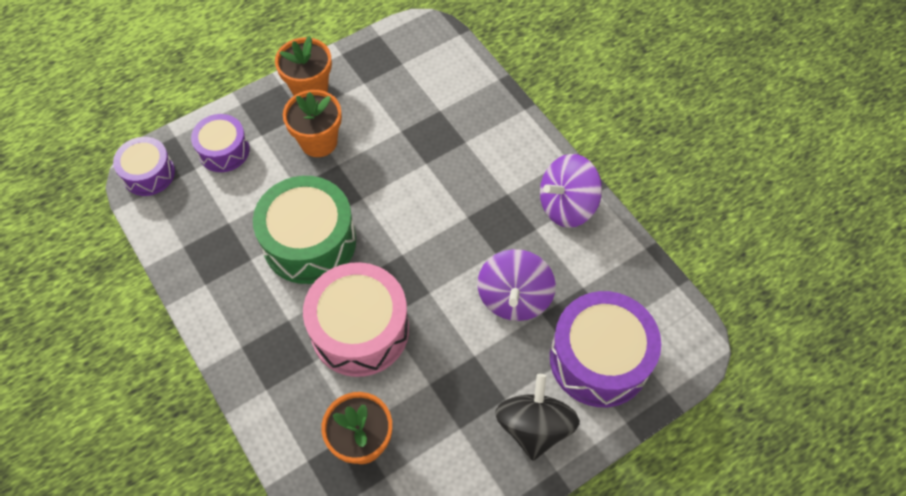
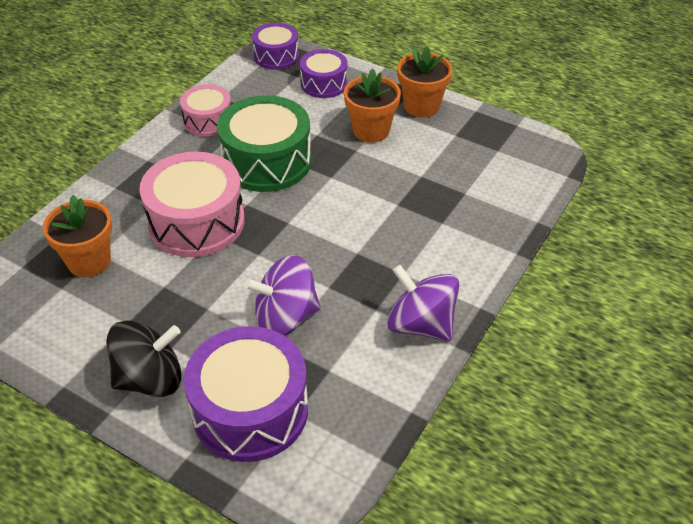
camera: 65 degrees right, 15 degrees down
(214, 271) = (208, 121): none -> pink drum

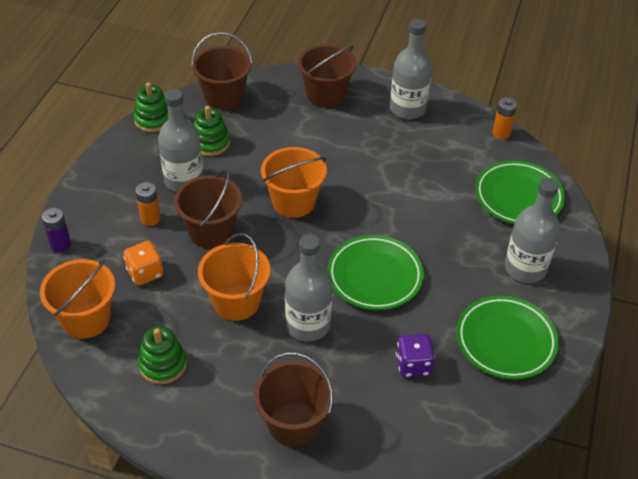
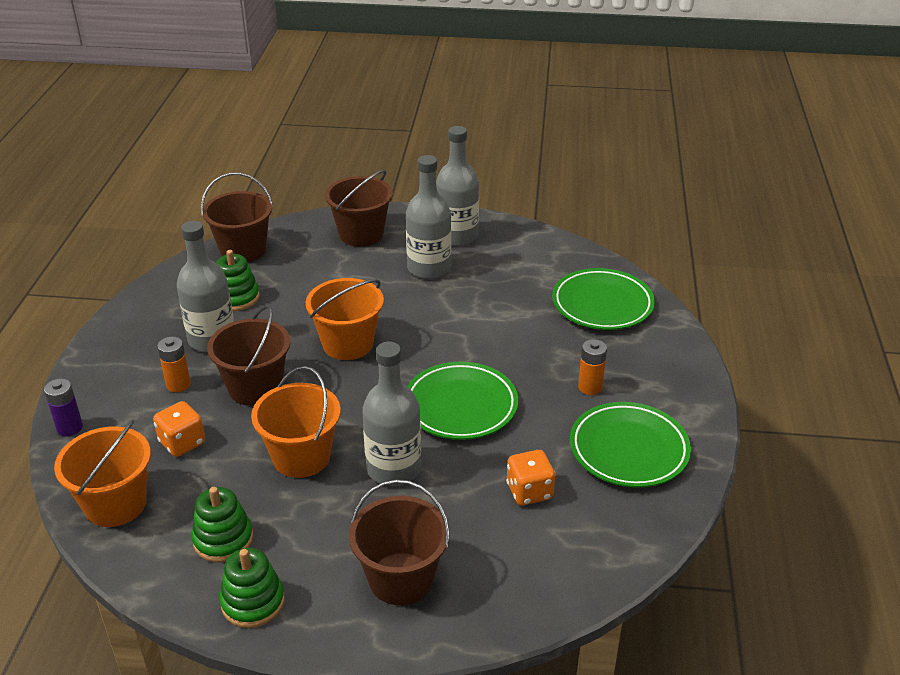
camera: 10 degrees left, 10 degrees down
(153, 120) = (163, 283): green stacking toy -> green stacking toy (253, 602)
(413, 365) = (529, 491): purple dice -> orange dice
(501, 133) = (566, 246): orange battery -> orange battery (590, 387)
(525, 268) = (630, 373): grey bottle -> grey bottle (429, 268)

## What is being asked
What you copy out must be exactly the lines from the line containing "(501, 133) = (566, 246): orange" through the end of the records.

## Problem solution
(501, 133) = (566, 246): orange battery -> orange battery (590, 387)
(525, 268) = (630, 373): grey bottle -> grey bottle (429, 268)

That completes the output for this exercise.